How to complete this task:
Select and copy out every line in the records containing "down".

Provided records:
--- --- ---

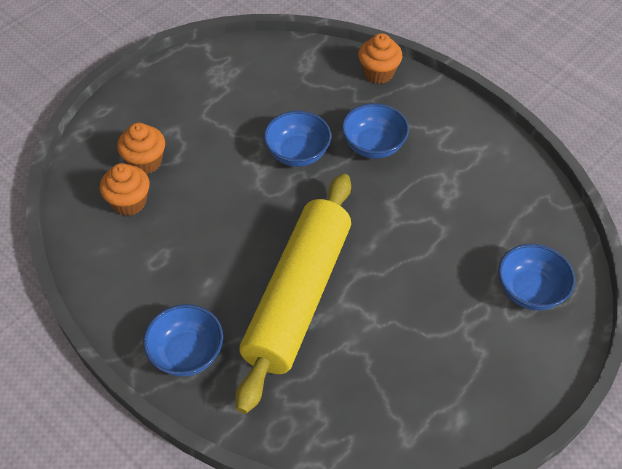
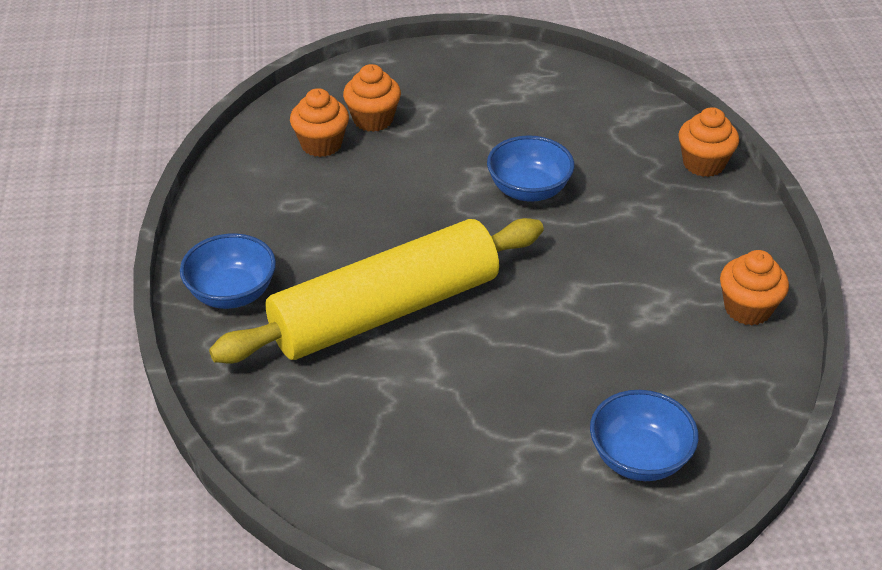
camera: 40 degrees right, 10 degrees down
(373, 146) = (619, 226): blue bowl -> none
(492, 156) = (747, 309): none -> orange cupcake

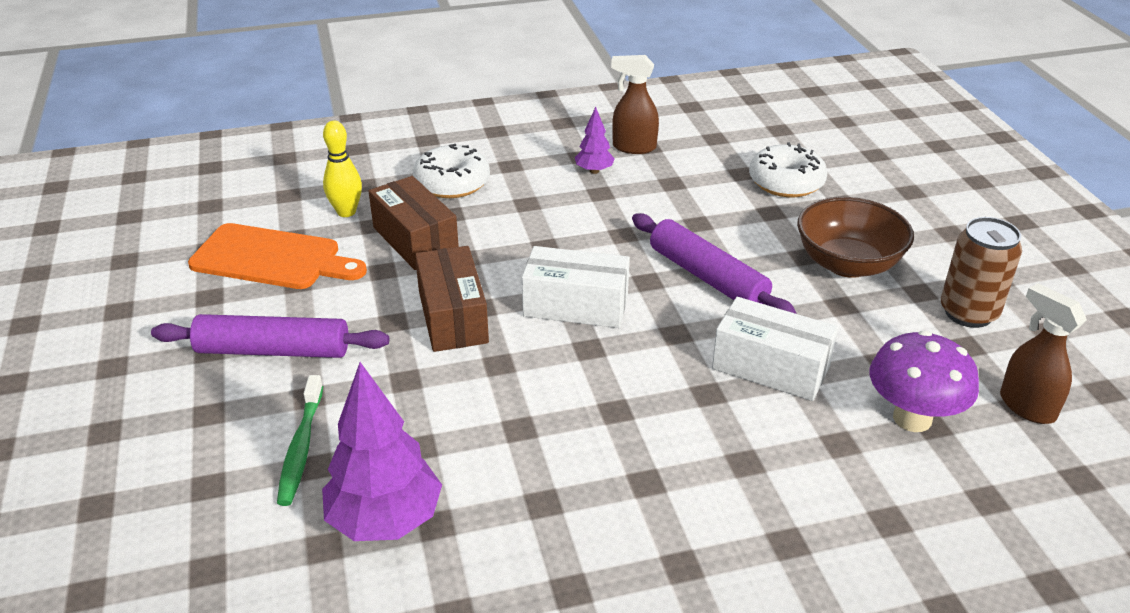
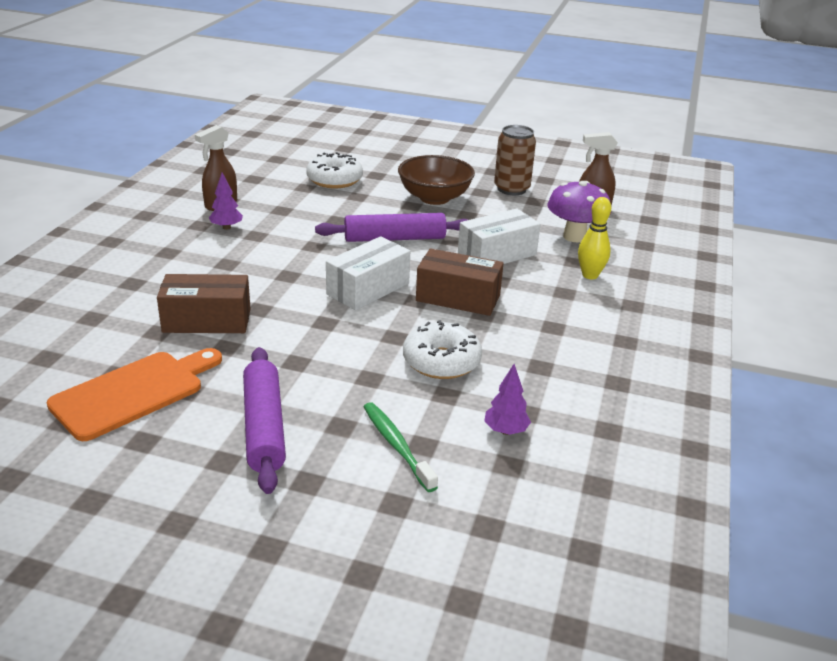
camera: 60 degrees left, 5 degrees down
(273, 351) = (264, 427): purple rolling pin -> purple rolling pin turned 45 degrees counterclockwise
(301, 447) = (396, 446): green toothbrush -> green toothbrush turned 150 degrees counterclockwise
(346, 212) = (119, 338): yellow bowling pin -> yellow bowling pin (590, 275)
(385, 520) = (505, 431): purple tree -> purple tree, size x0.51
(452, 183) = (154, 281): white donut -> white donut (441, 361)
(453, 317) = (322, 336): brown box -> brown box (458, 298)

--- --- ---

Task solution:
camera: 40 degrees right, 10 degrees down
camera: 60 degrees left, 5 degrees down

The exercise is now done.